» TASK
Search the data for "yellow". Return each matching line.

*** TASK INPUT ***

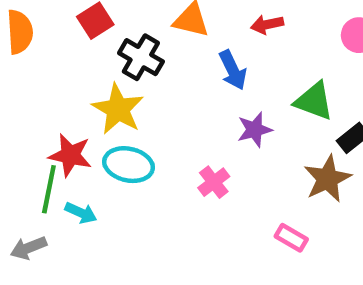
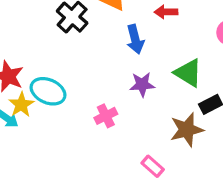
yellow star: (118, 109) -> (21, 105), moved, size x0.7

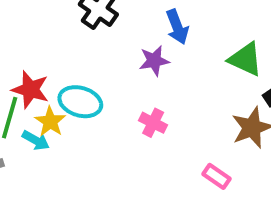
purple star: (142, 85) -> (154, 61), moved
pink cross: (106, 116) -> (153, 123), turned -30

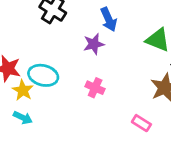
cyan arrow: (36, 140) -> (23, 118), moved

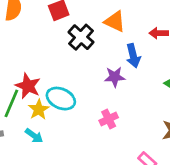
pink cross: (95, 88) -> (109, 119), turned 30

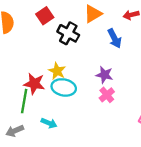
orange triangle: (115, 21) -> (93, 14), turned -42
purple star: (115, 77) -> (104, 75), moved, turned 30
yellow star: (39, 110) -> (57, 71), moved

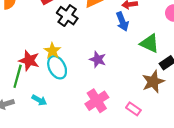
blue arrow: (115, 38) -> (122, 21), moved
cyan ellipse: (64, 87) -> (57, 67), turned 45
pink cross: (107, 95) -> (97, 101), moved, size x1.5

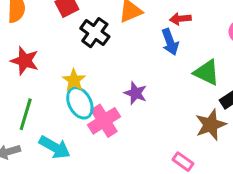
red star: (29, 61) -> (25, 61), moved
cyan arrow: (39, 100) -> (55, 147), size x1.5
pink cross: (97, 101) -> (104, 121), moved

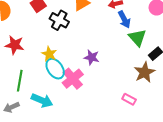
blue arrow: (170, 42) -> (124, 19), moved
green triangle: (207, 72) -> (137, 38), turned 30

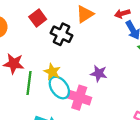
pink cross: (73, 79) -> (79, 98), turned -30
green line: (20, 81) -> (29, 83), moved

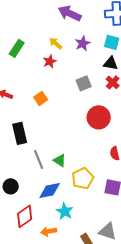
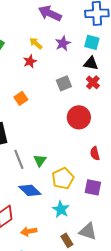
green triangle: (60, 160) -> (40, 160), turned 32
blue diamond: (50, 190) -> (30, 190), turned 55
cyan star: (65, 211) -> (61, 209), moved

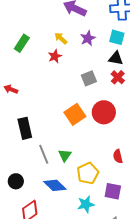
orange square: (21, 98) -> (75, 114), moved, size x1.5
red semicircle: (95, 153) -> (118, 156), moved
purple square: (93, 187) -> (113, 191), moved
cyan star: (61, 209) -> (86, 204), turned 30

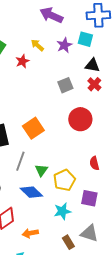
cyan square: (117, 37) -> (85, 39), moved
red star: (55, 56) -> (22, 61), moved
orange square: (75, 114) -> (33, 128), moved
gray line: (44, 154) -> (20, 161), turned 42
green triangle: (65, 155) -> (41, 170), moved

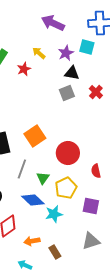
black triangle: (92, 65) -> (72, 73), moved
red circle: (80, 119) -> (68, 153), moved
cyan star: (62, 211) -> (54, 214), moved
gray triangle: (89, 233) -> (91, 241), turned -36
brown rectangle: (68, 242) -> (55, 252), moved

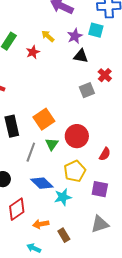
gray square: (67, 93) -> (87, 90), moved
red semicircle: (96, 171) -> (105, 154), turned -136
green triangle: (43, 178) -> (52, 144), moved

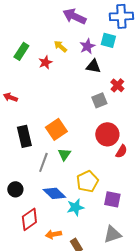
red circle: (77, 136) -> (107, 134), moved
red semicircle: (105, 154) -> (121, 151), moved

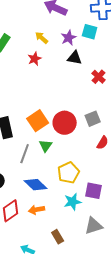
red star: (45, 62) -> (35, 59), moved
gray square: (99, 100) -> (93, 119), moved
red circle: (107, 134) -> (65, 123), moved
cyan star: (75, 207) -> (73, 202), moved
orange arrow: (53, 234) -> (37, 210), moved

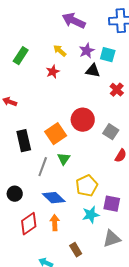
cyan square: (90, 32) -> (108, 55), moved
gray square: (93, 119) -> (111, 132), turned -35
red circle: (65, 123) -> (83, 120), moved
orange arrow: (37, 210) -> (55, 223), turned 98

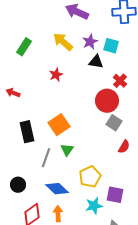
yellow arrow: (60, 51) -> (63, 42), size x1.5
red star: (53, 72) -> (56, 75), moved
red circle: (83, 120) -> (107, 101), moved

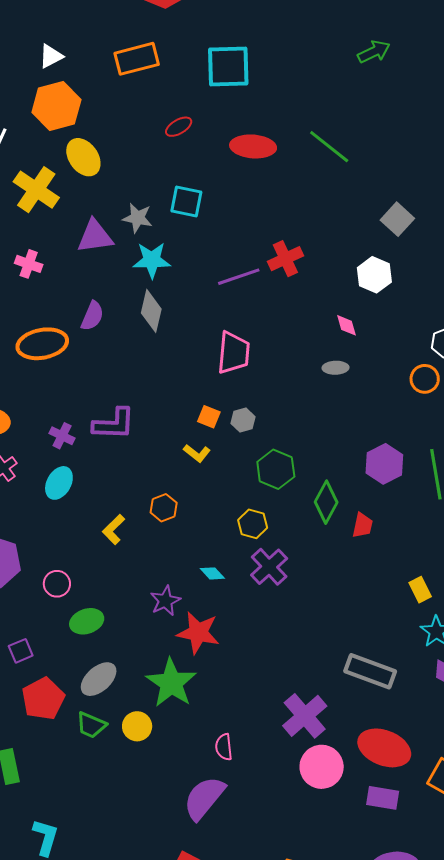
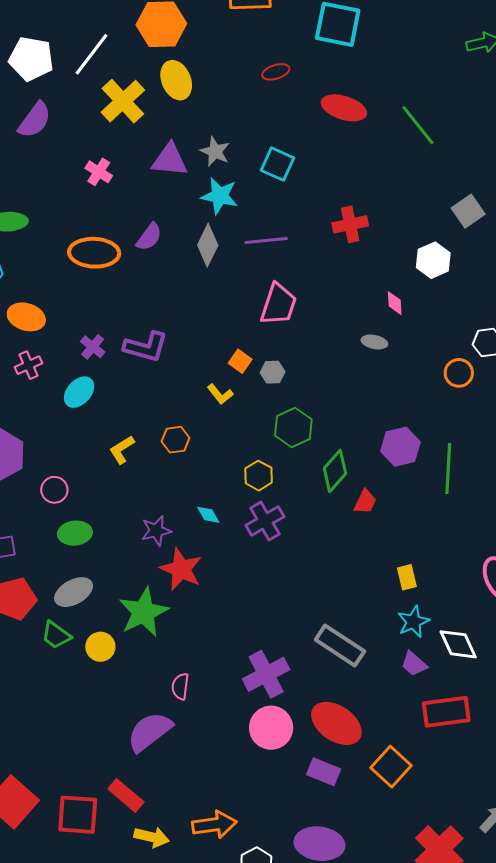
cyan square: (186, 201) -> (278, 164), moved
purple line: (239, 277) -> (266, 241), moved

*** End of TASK INPUT ***

» REPLY
yellow star: (118, 109) -> (21, 105), moved, size x0.7
yellow star: (39, 110) -> (57, 71), moved
yellow arrow: (60, 51) -> (63, 42), size x1.5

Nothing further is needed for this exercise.